Copy the data below exactly. Any pictures in it should be omitted.

Records excerpted from a collection ->

*****

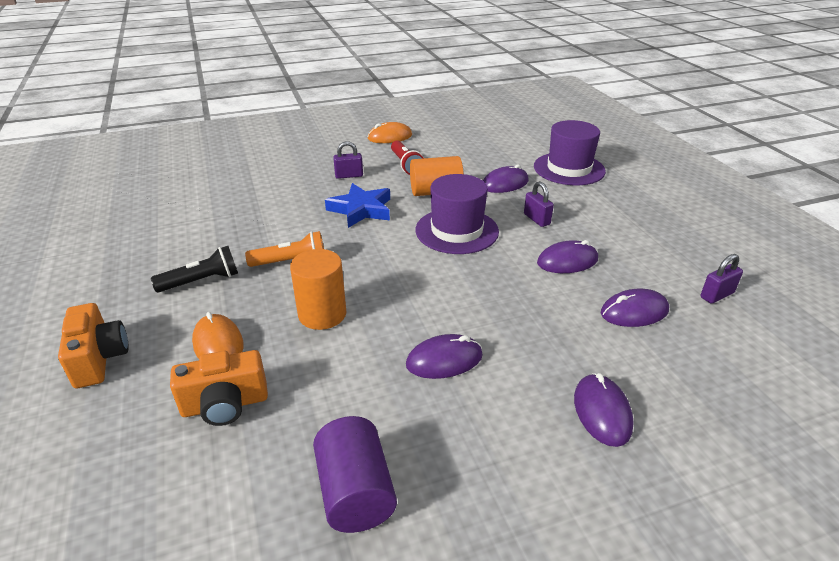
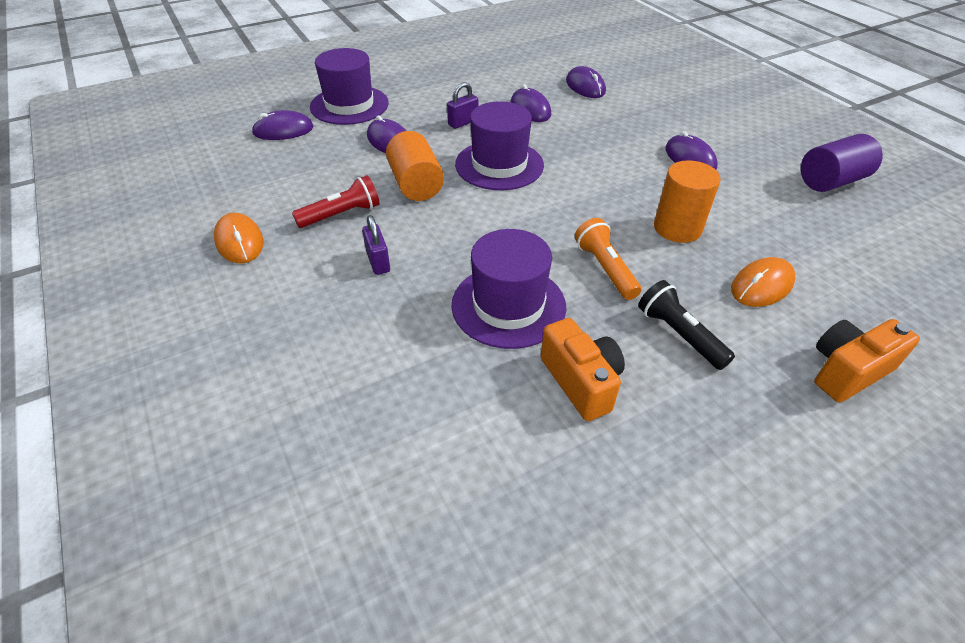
camera: 100 degrees left, 10 degrees up
(225, 405) = (820, 258): orange camera -> orange camera (581, 381)
(279, 216) = (508, 305): none -> purple hat
(361, 209) = (472, 235): blue star -> none
(602, 412) = (693, 101): purple mouse -> purple mouse (283, 130)
(717, 295) = (549, 58): purple padlock -> none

*****

RESPONSE TO THE TASK ->
camera: 100 degrees left, 10 degrees up
(225, 405) = (820, 258): orange camera -> orange camera (581, 381)
(279, 216) = (508, 305): none -> purple hat
(361, 209) = (472, 235): blue star -> none
(602, 412) = (693, 101): purple mouse -> purple mouse (283, 130)
(717, 295) = (549, 58): purple padlock -> none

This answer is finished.